**ASSIGNMENT:** Your reply must contain exactly the lines running from the one with "Meeting HD: [26,422,61,448]" to the last line of the entries below, both included, and no other lines.

**RECORDS SUPPLIED:**

★ ★ ★ ★ ★

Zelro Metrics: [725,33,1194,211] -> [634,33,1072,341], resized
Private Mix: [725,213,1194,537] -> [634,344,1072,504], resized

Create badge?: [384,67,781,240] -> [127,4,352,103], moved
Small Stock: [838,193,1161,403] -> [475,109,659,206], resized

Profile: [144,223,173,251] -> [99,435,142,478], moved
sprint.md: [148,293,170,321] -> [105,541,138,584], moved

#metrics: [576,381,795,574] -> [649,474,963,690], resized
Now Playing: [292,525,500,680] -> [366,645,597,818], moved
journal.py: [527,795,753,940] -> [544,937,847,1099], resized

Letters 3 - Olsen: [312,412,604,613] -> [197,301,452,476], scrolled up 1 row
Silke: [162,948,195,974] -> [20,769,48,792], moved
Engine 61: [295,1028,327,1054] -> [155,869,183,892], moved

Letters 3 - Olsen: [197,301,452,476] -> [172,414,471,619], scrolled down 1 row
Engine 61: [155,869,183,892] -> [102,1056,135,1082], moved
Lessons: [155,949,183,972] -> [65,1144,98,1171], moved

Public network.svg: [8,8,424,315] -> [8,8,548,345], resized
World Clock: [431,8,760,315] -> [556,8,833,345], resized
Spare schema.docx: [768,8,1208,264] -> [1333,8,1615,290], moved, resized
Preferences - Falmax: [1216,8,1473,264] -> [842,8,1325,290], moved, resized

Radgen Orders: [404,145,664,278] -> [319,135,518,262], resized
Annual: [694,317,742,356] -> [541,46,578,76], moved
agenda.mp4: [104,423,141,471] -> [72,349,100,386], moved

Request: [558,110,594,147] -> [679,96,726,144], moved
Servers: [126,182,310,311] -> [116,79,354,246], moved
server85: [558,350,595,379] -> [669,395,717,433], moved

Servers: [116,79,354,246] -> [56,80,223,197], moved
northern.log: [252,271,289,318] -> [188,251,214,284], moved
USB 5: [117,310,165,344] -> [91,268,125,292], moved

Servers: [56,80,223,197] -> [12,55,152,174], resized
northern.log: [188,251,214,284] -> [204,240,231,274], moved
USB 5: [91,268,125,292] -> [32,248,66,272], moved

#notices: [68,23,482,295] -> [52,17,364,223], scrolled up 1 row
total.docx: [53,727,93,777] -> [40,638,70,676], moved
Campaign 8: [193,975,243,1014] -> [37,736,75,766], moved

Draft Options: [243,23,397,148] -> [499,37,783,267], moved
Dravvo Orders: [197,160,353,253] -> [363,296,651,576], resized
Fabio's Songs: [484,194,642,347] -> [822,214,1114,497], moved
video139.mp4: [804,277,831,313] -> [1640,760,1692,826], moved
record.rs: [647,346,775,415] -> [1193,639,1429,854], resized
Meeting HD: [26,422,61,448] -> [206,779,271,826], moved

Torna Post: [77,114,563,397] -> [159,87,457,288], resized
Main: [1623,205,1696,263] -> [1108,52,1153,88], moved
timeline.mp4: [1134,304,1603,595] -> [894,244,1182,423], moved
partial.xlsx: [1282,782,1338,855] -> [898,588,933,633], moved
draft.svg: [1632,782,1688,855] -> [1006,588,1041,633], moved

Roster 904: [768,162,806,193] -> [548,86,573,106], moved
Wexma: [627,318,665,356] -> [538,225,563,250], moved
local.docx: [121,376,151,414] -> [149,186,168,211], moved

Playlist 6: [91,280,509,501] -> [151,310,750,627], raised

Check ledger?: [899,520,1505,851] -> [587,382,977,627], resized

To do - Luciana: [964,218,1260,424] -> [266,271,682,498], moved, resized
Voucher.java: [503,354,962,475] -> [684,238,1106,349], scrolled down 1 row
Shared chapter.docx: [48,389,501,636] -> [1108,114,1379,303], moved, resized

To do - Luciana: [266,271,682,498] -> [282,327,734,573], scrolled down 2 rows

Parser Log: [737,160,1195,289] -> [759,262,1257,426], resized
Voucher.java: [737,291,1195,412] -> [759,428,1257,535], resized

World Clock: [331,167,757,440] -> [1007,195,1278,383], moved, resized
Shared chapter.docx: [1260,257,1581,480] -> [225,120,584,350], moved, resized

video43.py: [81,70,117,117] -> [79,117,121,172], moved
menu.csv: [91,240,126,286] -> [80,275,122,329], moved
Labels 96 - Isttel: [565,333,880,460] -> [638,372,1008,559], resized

★ ★ ★ ★ ★

**SOLUTION TO THIS EXERCISE:**
Meeting HD: [26,422,61,448] -> [206,779,271,826], moved

Torna Post: [77,114,563,397] -> [159,87,457,288], resized
Main: [1623,205,1696,263] -> [1108,52,1153,88], moved
timeline.mp4: [1134,304,1603,595] -> [894,244,1182,423], moved
partial.xlsx: [1282,782,1338,855] -> [898,588,933,633], moved
draft.svg: [1632,782,1688,855] -> [1006,588,1041,633], moved

Roster 904: [768,162,806,193] -> [548,86,573,106], moved
Wexma: [627,318,665,356] -> [538,225,563,250], moved
local.docx: [121,376,151,414] -> [149,186,168,211], moved

Playlist 6: [91,280,509,501] -> [151,310,750,627], raised

Check ledger?: [899,520,1505,851] -> [587,382,977,627], resized

To do - Luciana: [964,218,1260,424] -> [266,271,682,498], moved, resized
Voucher.java: [503,354,962,475] -> [684,238,1106,349], scrolled down 1 row
Shared chapter.docx: [48,389,501,636] -> [1108,114,1379,303], moved, resized

To do - Luciana: [266,271,682,498] -> [282,327,734,573], scrolled down 2 rows

Parser Log: [737,160,1195,289] -> [759,262,1257,426], resized
Voucher.java: [737,291,1195,412] -> [759,428,1257,535], resized

World Clock: [331,167,757,440] -> [1007,195,1278,383], moved, resized
Shared chapter.docx: [1260,257,1581,480] -> [225,120,584,350], moved, resized

video43.py: [81,70,117,117] -> [79,117,121,172], moved
menu.csv: [91,240,126,286] -> [80,275,122,329], moved
Labels 96 - Isttel: [565,333,880,460] -> [638,372,1008,559], resized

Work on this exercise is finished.